**Instructions to follow**
Begin with the line containing "(367, 583) = (315, 435): purple" and end with the last line of the data below; return those lines exactly, and only those.
━━━ Dataset section ━━━
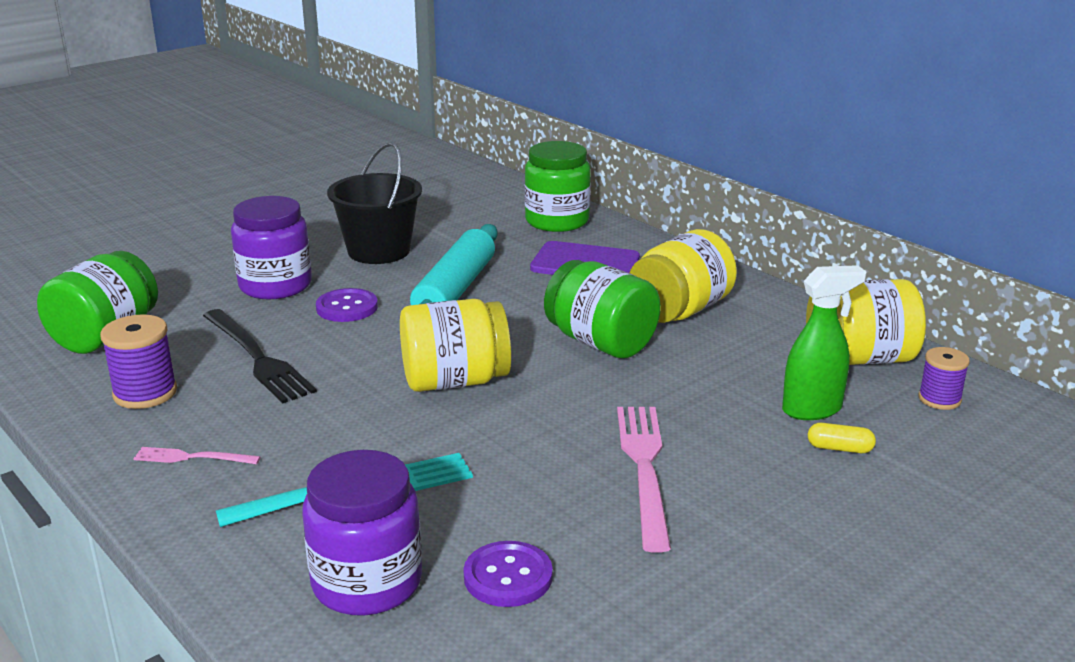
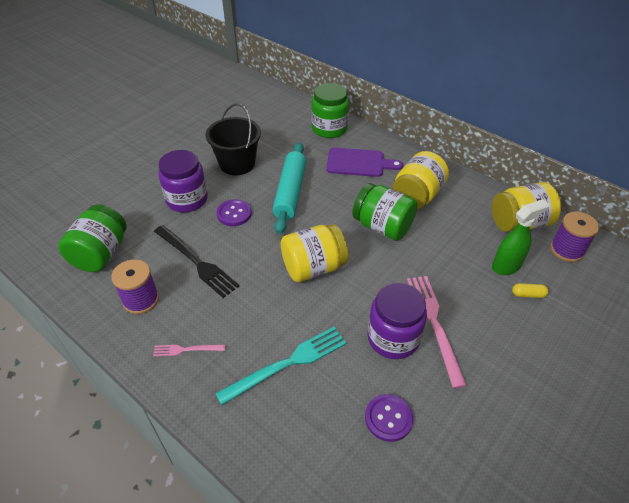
camera: 10 degrees left, 20 degrees up
(367, 583) = (315, 435): purple jar -> purple jar (393, 338)
(939, 399) = (566, 250): purple spool -> purple spool, size x1.51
━━━
**The completed task**
(367, 583) = (315, 435): purple jar -> purple jar (393, 338)
(939, 399) = (566, 250): purple spool -> purple spool, size x1.51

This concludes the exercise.